Before-and-after object listings
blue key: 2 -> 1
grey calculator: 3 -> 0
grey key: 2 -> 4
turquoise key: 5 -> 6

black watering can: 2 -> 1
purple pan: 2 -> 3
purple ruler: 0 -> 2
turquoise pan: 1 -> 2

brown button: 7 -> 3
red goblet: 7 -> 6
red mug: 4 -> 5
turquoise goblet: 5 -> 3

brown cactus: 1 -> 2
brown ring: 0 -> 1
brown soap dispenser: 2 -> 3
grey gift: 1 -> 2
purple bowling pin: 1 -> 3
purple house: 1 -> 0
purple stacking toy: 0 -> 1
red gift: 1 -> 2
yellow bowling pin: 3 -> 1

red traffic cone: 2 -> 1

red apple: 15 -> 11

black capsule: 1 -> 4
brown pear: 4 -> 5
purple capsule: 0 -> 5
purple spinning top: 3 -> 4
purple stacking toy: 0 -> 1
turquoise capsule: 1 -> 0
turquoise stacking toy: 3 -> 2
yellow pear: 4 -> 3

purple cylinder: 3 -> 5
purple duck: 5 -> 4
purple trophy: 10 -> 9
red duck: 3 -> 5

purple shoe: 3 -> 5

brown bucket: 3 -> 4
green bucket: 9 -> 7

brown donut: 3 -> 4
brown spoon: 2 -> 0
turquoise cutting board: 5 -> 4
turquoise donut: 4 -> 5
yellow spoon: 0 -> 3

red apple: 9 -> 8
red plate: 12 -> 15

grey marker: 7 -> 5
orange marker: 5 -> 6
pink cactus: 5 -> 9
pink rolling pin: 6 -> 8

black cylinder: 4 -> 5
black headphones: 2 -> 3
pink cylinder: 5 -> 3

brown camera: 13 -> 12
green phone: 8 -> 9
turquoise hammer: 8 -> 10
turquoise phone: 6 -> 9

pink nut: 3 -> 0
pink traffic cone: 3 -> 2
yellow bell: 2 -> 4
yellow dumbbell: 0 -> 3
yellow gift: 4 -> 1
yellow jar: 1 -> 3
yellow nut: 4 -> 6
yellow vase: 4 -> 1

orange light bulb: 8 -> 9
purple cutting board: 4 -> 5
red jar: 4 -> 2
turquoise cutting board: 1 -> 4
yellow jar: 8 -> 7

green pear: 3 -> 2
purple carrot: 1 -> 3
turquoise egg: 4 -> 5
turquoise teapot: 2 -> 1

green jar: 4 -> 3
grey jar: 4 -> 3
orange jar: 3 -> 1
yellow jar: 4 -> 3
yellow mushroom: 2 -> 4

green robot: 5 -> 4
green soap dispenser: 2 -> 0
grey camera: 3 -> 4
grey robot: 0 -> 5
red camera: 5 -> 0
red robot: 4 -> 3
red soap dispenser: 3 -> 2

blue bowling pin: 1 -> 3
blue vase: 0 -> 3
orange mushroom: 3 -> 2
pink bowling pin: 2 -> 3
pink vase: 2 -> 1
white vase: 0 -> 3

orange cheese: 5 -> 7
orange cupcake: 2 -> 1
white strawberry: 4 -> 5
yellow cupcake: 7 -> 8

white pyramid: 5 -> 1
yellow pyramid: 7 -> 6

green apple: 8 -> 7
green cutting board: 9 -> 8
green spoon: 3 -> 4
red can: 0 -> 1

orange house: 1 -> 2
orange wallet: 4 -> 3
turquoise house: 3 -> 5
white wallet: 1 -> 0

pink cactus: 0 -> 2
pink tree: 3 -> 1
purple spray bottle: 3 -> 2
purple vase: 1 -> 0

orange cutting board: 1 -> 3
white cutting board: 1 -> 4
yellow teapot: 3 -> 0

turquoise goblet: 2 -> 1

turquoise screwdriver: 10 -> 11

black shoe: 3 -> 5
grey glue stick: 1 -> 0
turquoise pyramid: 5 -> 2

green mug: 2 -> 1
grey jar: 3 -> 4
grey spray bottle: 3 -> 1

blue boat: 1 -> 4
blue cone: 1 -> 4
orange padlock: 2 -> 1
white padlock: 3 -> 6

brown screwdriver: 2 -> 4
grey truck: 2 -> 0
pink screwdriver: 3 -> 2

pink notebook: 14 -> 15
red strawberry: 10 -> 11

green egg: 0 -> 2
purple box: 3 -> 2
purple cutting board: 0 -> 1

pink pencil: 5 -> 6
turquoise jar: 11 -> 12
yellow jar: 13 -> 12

PROBLEM DETAILS >> From the records above, extract exactly and only the lines that begin at the line with "red goblet: 7 -> 6" and stop after the line with "red plate: 12 -> 15".

ANSWER SPACE >>
red goblet: 7 -> 6
red mug: 4 -> 5
turquoise goblet: 5 -> 3

brown cactus: 1 -> 2
brown ring: 0 -> 1
brown soap dispenser: 2 -> 3
grey gift: 1 -> 2
purple bowling pin: 1 -> 3
purple house: 1 -> 0
purple stacking toy: 0 -> 1
red gift: 1 -> 2
yellow bowling pin: 3 -> 1

red traffic cone: 2 -> 1

red apple: 15 -> 11

black capsule: 1 -> 4
brown pear: 4 -> 5
purple capsule: 0 -> 5
purple spinning top: 3 -> 4
purple stacking toy: 0 -> 1
turquoise capsule: 1 -> 0
turquoise stacking toy: 3 -> 2
yellow pear: 4 -> 3

purple cylinder: 3 -> 5
purple duck: 5 -> 4
purple trophy: 10 -> 9
red duck: 3 -> 5

purple shoe: 3 -> 5

brown bucket: 3 -> 4
green bucket: 9 -> 7

brown donut: 3 -> 4
brown spoon: 2 -> 0
turquoise cutting board: 5 -> 4
turquoise donut: 4 -> 5
yellow spoon: 0 -> 3

red apple: 9 -> 8
red plate: 12 -> 15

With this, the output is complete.